AIM OF THE TASK:
Nothing below is to be printed except the lines between the line holding "red soap dispenser" and the line holding "orange hammer [576,261,645,373]", inclusive, each exactly as it appears.

DATA RECORDS:
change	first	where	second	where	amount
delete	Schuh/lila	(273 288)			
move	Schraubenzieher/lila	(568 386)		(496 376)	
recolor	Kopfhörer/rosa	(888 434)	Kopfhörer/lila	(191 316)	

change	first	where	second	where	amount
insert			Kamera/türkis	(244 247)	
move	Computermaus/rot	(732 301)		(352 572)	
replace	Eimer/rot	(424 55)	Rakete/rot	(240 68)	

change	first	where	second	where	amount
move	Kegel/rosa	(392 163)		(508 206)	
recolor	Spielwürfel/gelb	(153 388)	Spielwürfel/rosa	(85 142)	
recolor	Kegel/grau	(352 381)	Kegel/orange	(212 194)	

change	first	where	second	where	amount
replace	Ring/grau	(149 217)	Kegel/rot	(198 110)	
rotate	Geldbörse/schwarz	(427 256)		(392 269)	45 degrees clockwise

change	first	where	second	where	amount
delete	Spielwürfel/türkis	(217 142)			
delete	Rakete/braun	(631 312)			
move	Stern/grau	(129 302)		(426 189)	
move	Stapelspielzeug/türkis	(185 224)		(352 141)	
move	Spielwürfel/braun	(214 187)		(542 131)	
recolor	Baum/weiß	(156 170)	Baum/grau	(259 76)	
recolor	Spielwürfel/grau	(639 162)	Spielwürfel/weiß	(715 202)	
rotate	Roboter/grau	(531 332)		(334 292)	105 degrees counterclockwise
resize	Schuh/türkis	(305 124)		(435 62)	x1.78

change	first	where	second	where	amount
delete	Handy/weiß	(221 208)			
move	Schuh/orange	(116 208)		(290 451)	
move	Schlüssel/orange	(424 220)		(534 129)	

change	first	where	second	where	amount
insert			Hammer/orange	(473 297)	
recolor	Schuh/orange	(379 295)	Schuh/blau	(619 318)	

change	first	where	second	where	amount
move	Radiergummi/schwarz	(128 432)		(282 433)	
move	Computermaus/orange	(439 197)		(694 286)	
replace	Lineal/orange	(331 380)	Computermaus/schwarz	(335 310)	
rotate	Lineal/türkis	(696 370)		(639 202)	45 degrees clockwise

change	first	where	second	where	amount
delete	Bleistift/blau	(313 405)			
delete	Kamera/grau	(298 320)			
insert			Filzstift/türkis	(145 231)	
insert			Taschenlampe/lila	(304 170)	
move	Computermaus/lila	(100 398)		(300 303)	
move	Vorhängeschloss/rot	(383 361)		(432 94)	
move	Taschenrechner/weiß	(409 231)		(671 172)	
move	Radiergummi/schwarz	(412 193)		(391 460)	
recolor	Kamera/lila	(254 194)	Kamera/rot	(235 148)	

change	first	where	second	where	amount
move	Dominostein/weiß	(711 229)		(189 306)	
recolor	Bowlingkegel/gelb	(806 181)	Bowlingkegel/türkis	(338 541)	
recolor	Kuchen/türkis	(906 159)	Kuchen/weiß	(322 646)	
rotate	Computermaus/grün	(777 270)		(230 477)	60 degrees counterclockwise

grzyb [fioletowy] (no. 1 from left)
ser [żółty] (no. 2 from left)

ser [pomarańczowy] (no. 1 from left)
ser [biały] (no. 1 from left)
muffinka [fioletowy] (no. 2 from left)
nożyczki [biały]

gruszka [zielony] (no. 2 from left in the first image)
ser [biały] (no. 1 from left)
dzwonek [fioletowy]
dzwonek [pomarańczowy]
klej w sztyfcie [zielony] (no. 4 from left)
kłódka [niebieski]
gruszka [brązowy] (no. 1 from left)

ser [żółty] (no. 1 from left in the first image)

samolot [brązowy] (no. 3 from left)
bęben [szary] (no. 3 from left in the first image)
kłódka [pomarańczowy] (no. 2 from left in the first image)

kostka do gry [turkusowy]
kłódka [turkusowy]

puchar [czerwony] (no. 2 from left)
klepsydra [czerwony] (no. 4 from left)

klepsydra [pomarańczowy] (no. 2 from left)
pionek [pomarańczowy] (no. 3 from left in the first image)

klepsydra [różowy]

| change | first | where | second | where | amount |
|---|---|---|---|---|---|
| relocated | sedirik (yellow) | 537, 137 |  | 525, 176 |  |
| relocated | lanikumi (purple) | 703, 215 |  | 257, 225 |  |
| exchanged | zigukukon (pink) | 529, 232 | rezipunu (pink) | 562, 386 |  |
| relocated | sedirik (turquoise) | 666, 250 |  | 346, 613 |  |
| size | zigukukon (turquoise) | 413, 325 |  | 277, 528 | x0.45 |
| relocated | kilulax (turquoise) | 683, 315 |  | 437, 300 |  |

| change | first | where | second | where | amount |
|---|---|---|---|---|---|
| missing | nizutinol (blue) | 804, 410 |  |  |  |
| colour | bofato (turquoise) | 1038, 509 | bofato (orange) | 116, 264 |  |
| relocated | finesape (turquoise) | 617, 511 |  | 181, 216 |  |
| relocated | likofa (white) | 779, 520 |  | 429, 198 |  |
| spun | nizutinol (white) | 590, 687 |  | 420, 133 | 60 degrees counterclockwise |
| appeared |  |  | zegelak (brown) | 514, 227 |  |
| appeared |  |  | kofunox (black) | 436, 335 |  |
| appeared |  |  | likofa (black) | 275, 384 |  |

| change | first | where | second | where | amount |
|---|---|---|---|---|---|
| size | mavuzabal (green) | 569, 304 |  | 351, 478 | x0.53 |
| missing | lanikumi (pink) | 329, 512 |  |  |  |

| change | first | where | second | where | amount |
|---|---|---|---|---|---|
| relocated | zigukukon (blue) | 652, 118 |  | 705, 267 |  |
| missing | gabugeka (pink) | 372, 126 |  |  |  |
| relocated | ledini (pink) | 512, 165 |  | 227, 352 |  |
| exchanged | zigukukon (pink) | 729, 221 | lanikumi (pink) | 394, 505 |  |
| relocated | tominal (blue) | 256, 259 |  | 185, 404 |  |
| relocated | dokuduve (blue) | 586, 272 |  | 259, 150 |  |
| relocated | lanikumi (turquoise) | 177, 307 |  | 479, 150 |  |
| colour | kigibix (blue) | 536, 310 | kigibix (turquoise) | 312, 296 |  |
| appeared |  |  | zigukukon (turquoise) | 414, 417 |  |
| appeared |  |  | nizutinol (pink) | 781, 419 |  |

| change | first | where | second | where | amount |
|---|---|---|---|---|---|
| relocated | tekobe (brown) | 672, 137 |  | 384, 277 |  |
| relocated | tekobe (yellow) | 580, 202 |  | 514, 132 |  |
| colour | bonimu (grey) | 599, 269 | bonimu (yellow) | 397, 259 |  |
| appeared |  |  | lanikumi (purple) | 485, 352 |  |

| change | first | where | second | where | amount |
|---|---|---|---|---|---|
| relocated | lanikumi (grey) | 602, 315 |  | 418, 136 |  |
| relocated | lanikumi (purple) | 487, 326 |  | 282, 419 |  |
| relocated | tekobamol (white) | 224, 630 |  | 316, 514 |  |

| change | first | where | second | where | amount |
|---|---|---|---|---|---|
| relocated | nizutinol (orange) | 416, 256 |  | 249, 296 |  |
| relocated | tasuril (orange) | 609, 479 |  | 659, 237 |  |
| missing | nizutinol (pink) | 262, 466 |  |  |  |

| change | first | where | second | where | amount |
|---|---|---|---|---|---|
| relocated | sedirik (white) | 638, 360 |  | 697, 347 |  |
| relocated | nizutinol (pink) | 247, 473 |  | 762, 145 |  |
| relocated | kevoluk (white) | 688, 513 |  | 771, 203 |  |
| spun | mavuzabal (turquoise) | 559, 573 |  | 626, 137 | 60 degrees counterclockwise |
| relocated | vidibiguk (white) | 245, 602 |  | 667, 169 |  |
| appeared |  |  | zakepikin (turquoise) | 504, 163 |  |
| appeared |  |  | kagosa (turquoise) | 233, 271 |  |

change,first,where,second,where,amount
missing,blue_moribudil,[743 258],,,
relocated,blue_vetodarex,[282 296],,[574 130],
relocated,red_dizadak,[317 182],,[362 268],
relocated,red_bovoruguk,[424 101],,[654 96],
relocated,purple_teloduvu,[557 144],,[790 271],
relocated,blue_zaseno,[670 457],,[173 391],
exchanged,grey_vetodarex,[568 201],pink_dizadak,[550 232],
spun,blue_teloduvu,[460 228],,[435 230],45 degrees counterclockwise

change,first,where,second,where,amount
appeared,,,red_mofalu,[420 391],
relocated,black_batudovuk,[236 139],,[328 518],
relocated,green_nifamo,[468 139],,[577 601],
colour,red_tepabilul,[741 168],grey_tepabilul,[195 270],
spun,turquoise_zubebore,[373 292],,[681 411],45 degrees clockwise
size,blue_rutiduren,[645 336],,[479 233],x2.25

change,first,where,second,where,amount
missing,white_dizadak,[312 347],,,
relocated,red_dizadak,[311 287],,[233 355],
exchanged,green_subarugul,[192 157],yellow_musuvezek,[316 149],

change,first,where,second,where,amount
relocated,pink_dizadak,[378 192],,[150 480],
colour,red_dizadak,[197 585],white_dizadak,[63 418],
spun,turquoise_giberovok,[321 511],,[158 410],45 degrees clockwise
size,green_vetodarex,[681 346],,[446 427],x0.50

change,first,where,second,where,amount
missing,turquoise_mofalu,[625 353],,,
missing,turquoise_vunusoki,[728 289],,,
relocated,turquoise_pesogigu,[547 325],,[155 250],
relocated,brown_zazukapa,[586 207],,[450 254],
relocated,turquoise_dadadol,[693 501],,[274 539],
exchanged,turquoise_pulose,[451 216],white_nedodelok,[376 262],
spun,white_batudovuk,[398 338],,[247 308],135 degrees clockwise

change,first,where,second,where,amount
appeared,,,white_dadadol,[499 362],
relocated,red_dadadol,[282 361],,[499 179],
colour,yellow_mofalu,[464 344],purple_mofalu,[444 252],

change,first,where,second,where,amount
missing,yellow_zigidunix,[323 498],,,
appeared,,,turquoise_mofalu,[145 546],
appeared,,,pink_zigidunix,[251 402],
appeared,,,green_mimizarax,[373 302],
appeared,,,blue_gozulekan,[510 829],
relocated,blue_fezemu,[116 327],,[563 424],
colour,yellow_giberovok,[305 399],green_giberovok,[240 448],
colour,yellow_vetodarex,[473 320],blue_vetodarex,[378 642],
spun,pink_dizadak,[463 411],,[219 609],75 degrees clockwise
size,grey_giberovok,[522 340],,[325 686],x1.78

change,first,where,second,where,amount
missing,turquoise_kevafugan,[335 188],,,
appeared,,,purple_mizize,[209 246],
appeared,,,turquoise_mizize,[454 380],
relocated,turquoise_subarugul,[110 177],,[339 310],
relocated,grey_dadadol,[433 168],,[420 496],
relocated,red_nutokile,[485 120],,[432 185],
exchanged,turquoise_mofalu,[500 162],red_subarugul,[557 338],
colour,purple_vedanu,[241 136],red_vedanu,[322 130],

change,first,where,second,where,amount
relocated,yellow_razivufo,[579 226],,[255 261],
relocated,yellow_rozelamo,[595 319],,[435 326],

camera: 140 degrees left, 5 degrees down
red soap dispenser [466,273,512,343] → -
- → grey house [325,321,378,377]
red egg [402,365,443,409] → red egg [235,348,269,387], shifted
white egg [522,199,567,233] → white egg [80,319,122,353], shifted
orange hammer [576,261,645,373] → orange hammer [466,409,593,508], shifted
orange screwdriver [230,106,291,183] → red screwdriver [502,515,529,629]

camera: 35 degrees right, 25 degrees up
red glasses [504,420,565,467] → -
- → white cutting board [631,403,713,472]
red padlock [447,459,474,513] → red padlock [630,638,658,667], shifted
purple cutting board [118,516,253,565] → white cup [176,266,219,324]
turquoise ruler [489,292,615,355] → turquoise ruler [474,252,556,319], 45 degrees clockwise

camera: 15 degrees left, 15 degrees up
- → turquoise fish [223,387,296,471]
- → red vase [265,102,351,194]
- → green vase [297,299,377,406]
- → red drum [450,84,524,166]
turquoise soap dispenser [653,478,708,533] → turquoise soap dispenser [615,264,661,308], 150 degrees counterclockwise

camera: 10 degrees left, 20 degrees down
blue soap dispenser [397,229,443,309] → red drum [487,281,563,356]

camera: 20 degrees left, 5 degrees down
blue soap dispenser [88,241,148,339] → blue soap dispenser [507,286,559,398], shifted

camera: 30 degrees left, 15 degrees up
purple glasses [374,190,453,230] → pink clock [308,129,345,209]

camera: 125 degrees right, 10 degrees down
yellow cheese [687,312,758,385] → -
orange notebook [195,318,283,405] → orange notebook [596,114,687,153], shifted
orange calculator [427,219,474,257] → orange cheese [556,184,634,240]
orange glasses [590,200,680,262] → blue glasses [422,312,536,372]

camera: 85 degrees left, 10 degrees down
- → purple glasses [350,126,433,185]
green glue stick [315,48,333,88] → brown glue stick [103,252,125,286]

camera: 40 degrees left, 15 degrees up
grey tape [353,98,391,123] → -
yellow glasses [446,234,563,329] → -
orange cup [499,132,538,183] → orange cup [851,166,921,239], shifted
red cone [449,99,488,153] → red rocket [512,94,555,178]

PROBLEM SOLUTION:
red soap dispenser [466,273,512,343] → -
- → grey house [325,321,378,377]
red egg [402,365,443,409] → red egg [235,348,269,387], shifted
white egg [522,199,567,233] → white egg [80,319,122,353], shifted
orange hammer [576,261,645,373] → orange hammer [466,409,593,508], shifted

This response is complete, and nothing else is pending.